Source listing
— start —

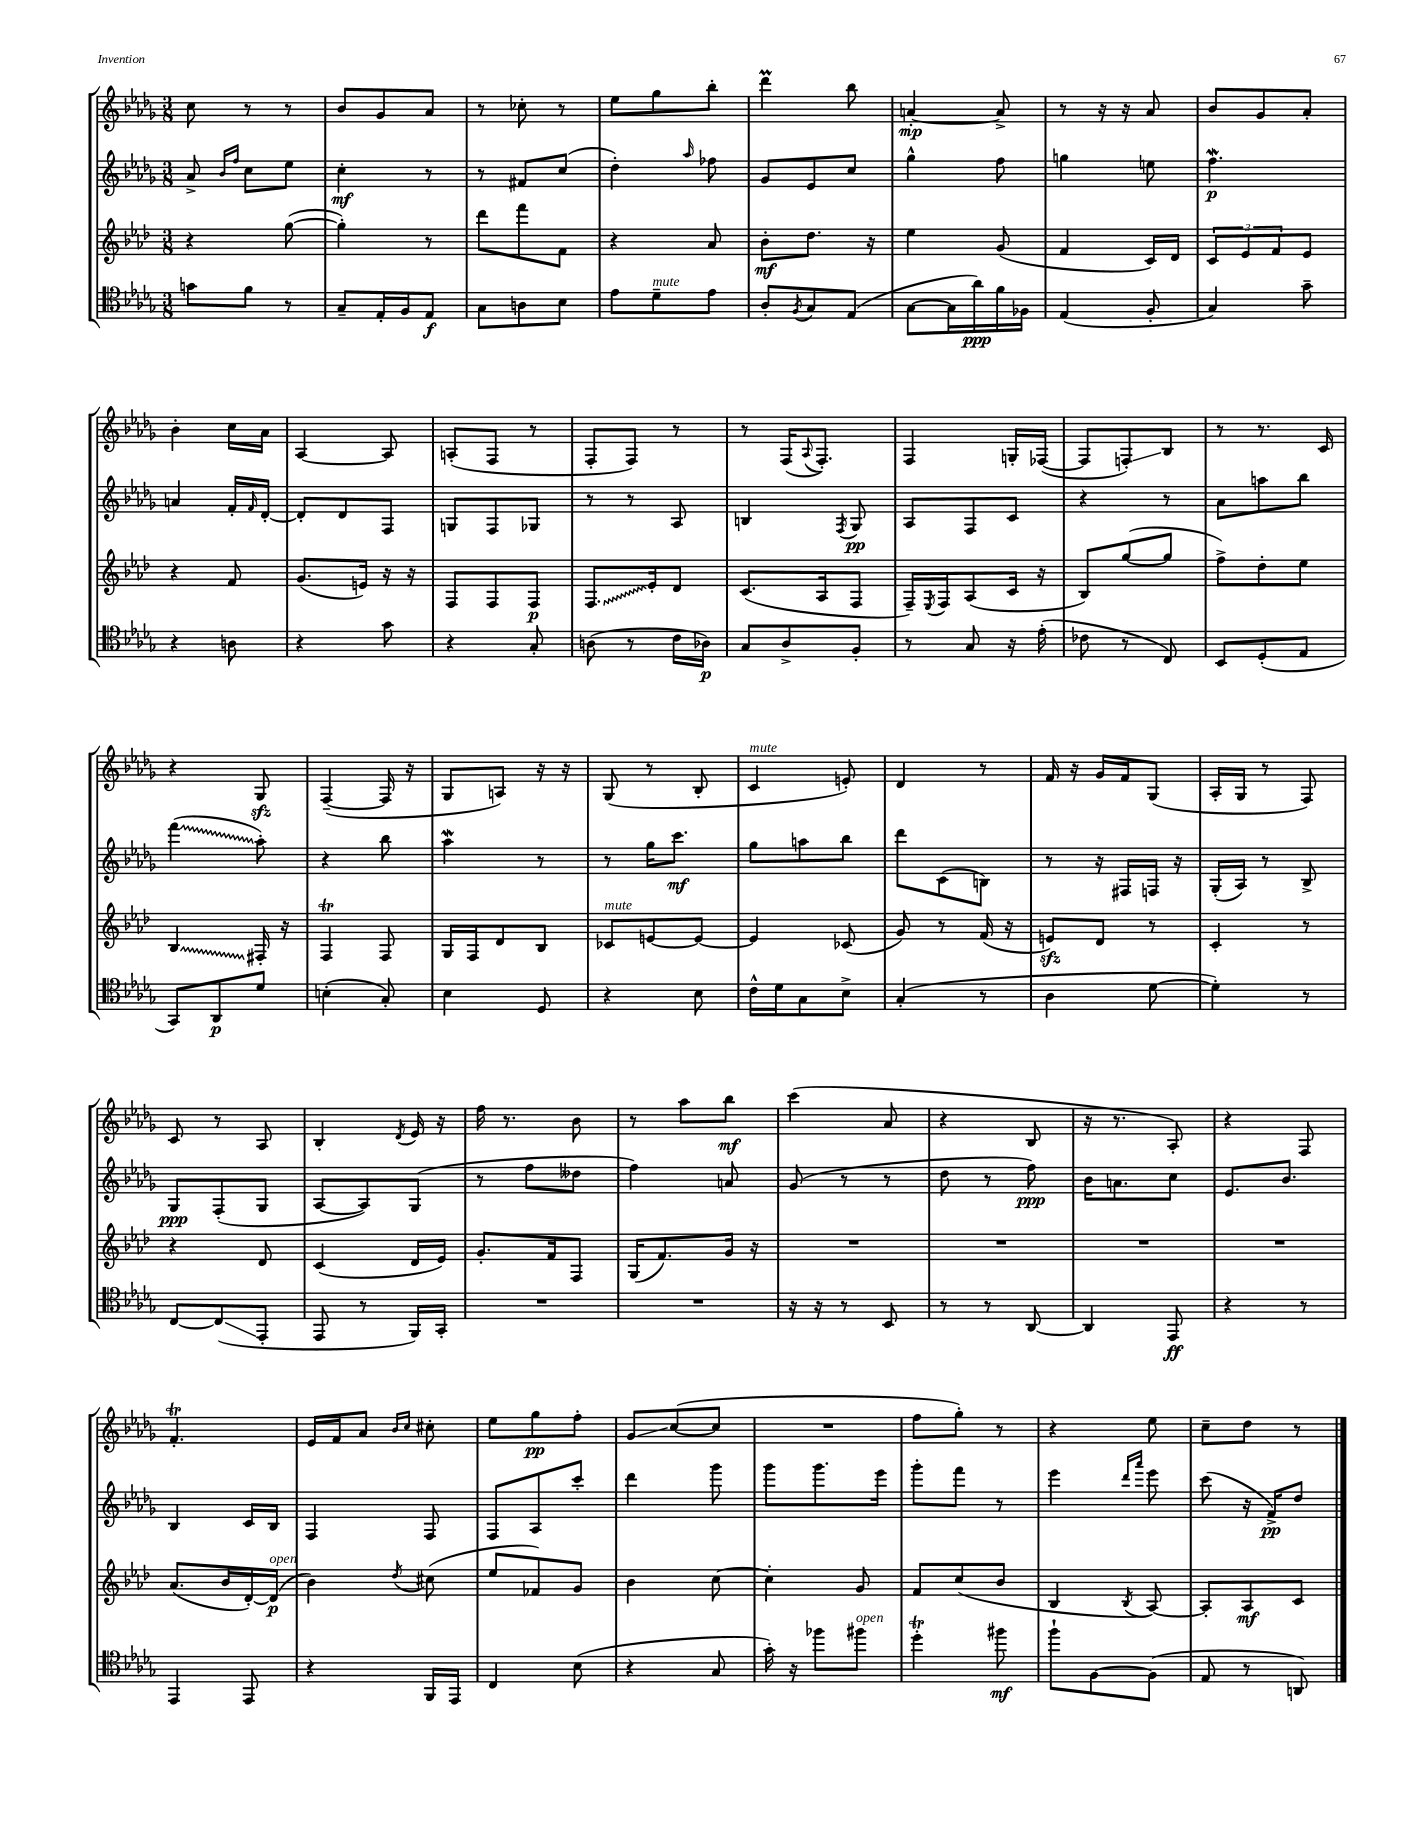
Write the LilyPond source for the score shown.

<<
\new StaffGroup <<
\new Staff = "s0" {
    \clef treble \key des \major \numericTimeSignature \time 3/8
    c''8 r8 r8 |
    bes'8 ges'8 aes'8 |
    r8 ces''8-. r8 |
    ees''8 ges''8 bes''8-. |
    des'''4\prall bes''8 |
    a'4~-.\mp a'8-> |
    r8 r16 r16 aes'8 |
    bes'8 ges'8 aes'8-. |
    bes'4-. c''16 aes'16 |
    aes4~ aes8 |
    a8-.( f8 r8 |
    f8-. f8) r8 |
    r8 f16( \appoggiatura { aes8 } f8.-.) |
    f4 g16-. fes16~( |
    fes8 f8-.\glissando) bes8 |
    r8 r8. c'16 |
    r4 ges8\sfz |
    f4~--( f16 r16 |
    ges8 a8) r16 r16 |
    ges8( r8 bes8-. |
    c'4^\markup { \italic "mute" } e'8-.) |
    des'4 r8 |
    f'16 r16 ges'16 f'16 ges8( |
    aes16-. ges16 r8 f8) |
    c'8 r8 aes8 |
    bes4-. \acciaccatura { des'8 } ees'16 r16 |
    f''16 r8. bes'8 |
    r8 aes''8 bes''8\mf |
    c'''4( aes'8 |
    r4 bes8 |
    r16 r8. aes8-.) |
    r4 f8 |
    f'4.-.\trill |
    ees'16 f'16 aes'8 \grace { bes'16 c''16 } cis''8-. |
    ees''8 ges''8\pp f''8-. |
    ges'8\glissando c''8~( c''8 |
    R4. |
    f''8 ges''8-.) r8 |
    r4 ees''8 |
    c''8-- des''8 r8 \bar "|." |
}
\new Staff = "s1" {
    \clef treble \key des \major \numericTimeSignature \time 3/8
    aes'8-> \grace { bes'16 f''16 } c''8 ees''8 |
    c''4-.\mf r8 |
    r8 fis'8 c''8( |
    des''4-.) \grace { aes''16 } fes''8 |
    ges'8 ees'8 c''8 |
    ges''4-^ f''8 |
    g''4 e''8 |
    f''4.\mordent\p |
    a'4 f'16-. \grace { f'16 } des'16~-. |
    des'8-. des'8 f8 |
    g8 f8 ges8 |
    r8 r8 aes8 |
    b4 \acciaccatura { f8 } ges8\pp |
    aes8 f8 c'8 |
    r4 r8 |
    aes'8 a''8 bes''8 |
    \once \override Glissando.style = #'zigzag f'''4\glissando( aes''8-.) |
    r4 bes''8 |
    aes''4\mordent r8 |
    r8 ges''16 c'''8.\mf |
    ges''8 a''8 bes''8 |
    des'''8 c'8( b8) |
    r8 r16 fis16 f16 r16 |
    ges16-.( aes16) r8 bes8-> |
    ges8\ppp f8-.( ges8 |
    aes8~ aes8) ges8( |
    r8 f''8 deses''8 |
    f''4) a'8 |
    ges'8( r8 r8 |
    des''8 r8 f''8\ppp) |
    bes'16 a'8. c''8 |
    ees'8. bes'8. |
    bes4 c'16 bes16 |
    f4 f8 |
    f8 aes8 c'''8-. |
    des'''4 ges'''8 |
    ges'''8 ges'''8. ees'''16 |
    ges'''8-. f'''8 r8 |
    ees'''4 \grace { des'''16 aes'''16 } ees'''8 |
    c'''8( r16 f'16->\pp) des''8 \bar "|." |
}
\new Staff = "s2" {
    \clef treble \key aes \major \numericTimeSignature \time 3/8
    r4 g''8~( |
    g''4-.) r8 |
    des'''8 f'''8 f'8 |
    r4 aes'8 |
    bes'8-.\mf des''8. r16 |
    ees''4 g'8( |
    f'4 c'16) des'16 |
    \tuplet 3/2 { c'8 ees'8 f'8 } ees'8 |
    r4 f'8 |
    g'8.( e'16) r16 r16 |
    f8 f8 f8\p |
    \once \override Glissando.style = #'zigzag f8.\glissando ees'16-. des'8 |
    c'8.( aes16 f8 |
    f16--) \acciaccatura { ees8 } f16 aes8( c'16 r16 |
    bes8) g''8~( g''8 |
    f''8->) des''8-. ees''8 |
    \once \override Glissando.style = #'zigzag bes4\glissando fis16-. r16 |
    f4\trill f8 |
    g16 f16 des'8 bes8 |
    ces'8^\markup { \italic "mute" } e'8~ e'8~ |
    e'4 ces'8( |
    g'8) r8 f'16( r16 |
    e'8\sfz) des'8 r8 |
    c'4-. r8 |
    r4 des'8 |
    c'4( des'16 ees'16) |
    g'8.-. f'16 f8 |
    g16( f'8.) g'16 r16 |
    R4. |
    R4. |
    R4. |
    R4. |
    aes'8.( bes'16 des'16~-.) des'16\p^\markup { \italic "open" }( |
    bes'4) \acciaccatura { des''8 } cis''8( |
    ees''8 fes'8) g'8 |
    bes'4 c''8~ |
    c''4-. g'8 |
    f'8 c''8( bes'8 |
    bes4 \acciaccatura { bes8 } aes8~) |
    aes8-. aes8\mf c'8 \bar "|." |
}
\new Staff = "s3" {
    \clef tenor \key des \major \numericTimeSignature \time 3/8
    g'8 f'8 r8 |
    ges8-- ees16-. f16 ees8\f |
    ges8 a8 bes8 |
    ees'8 des'8--^\markup { \italic "mute" } ees'8 |
    aes8-. \acciaccatura { f8 } ges8 ees8( |
    ges8~ ges16 aes'16\ppp) f'16 fes16 |
    ees4( f8-. |
    ges4) ges'8-- |
    r4 a8 |
    r4 ges'8 |
    r4 ges8-. |
    a8( r8 c'16 aes16\p) |
    ges8 aes8-> f8-. |
    r8 ges8 r16 ees'16-.( |
    ces'8 r8 c8) |
    bes,8 des8-.( ees8 |
    ges,8) aes,8\p des'8 |
    b4-.( ges8-.) |
    bes4 des8 |
    r4 bes8 |
    c'16-^ des'16 ges8 bes8-> |
    ges4-.( r8 |
    aes4 des'8~ |
    des'4-.) r8 |
    c8~ c8\glissando( ees,8-. |
    ees,8 r8 f,16) ges,16-. |
    R4. |
    R4. |
    r16 r16 r8 bes,8 |
    r8 r8 aes,8~ |
    aes,4 ees,8\ff |
    r4 r8 |
    ees,4 ees,8 |
    r4 f,16 ees,16 |
    c4 bes8( |
    r4 ges8 |
    ges'16-.) r16 fes''8 fis''8^\markup { \italic "open" } |
    des''4-.\trill fis''8\mf |
    f''8-! f8~ f8( |
    ees8 r8 a,8) \bar "|." |
}
>>
>>
\layout { \context { \Score \remove "Bar_number_engraver" } }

— end —

◆ Instruction ◆
Please count the lines in the listing above that contain the string "glissando". Reply with the number only.

◆ Worked answer ◆
6